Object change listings
• • • • • • •

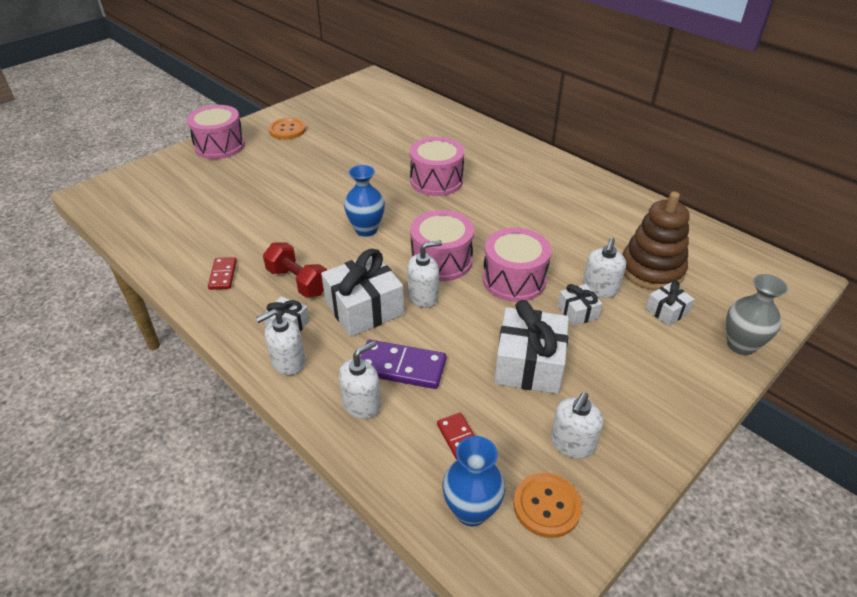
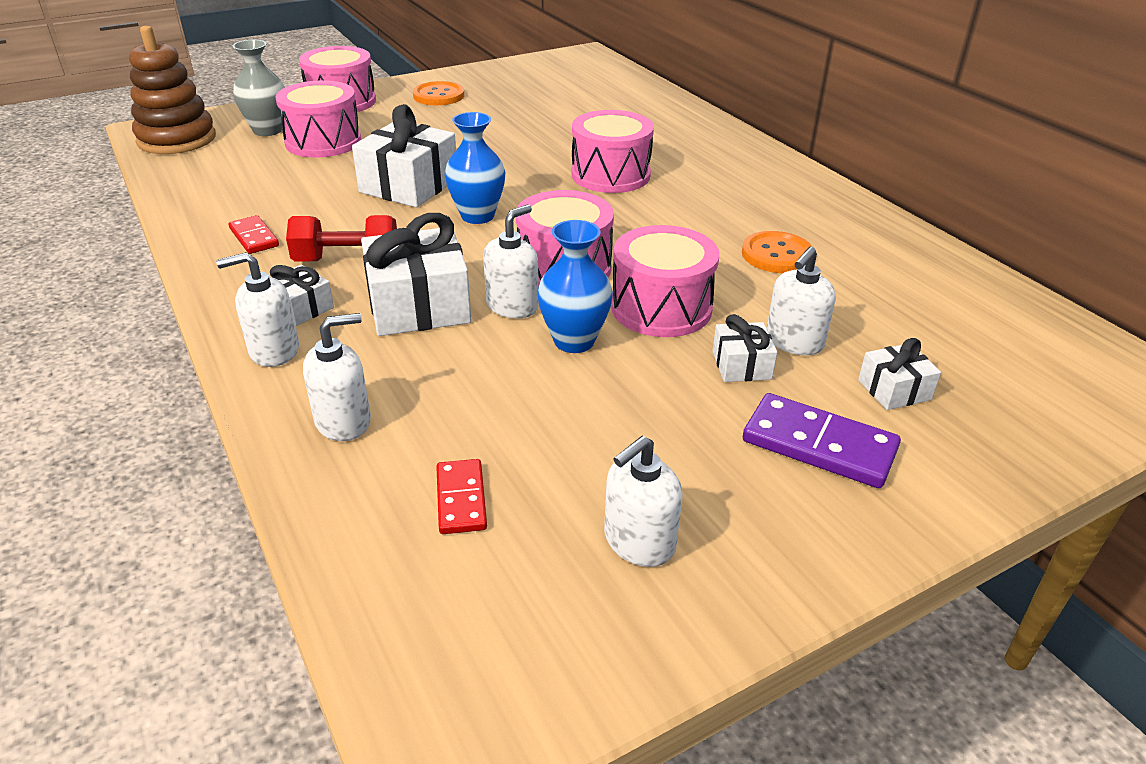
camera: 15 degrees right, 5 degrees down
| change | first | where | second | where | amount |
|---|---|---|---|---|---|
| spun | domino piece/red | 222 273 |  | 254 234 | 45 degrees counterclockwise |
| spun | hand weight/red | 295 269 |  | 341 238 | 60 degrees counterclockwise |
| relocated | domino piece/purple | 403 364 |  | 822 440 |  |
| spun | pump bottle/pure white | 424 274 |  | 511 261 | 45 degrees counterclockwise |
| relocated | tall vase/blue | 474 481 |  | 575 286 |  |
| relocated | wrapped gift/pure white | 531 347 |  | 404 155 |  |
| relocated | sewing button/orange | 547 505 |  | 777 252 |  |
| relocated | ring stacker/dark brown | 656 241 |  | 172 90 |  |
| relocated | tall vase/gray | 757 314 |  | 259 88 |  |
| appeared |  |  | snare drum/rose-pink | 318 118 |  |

• • • • • • •

**Work task**
The job here is to find each line above with the word "piece" and copy it.

**Your response**
| spun | domino piece/red | 222 273 |  | 254 234 | 45 degrees counterclockwise |
| relocated | domino piece/purple | 403 364 |  | 822 440 |  |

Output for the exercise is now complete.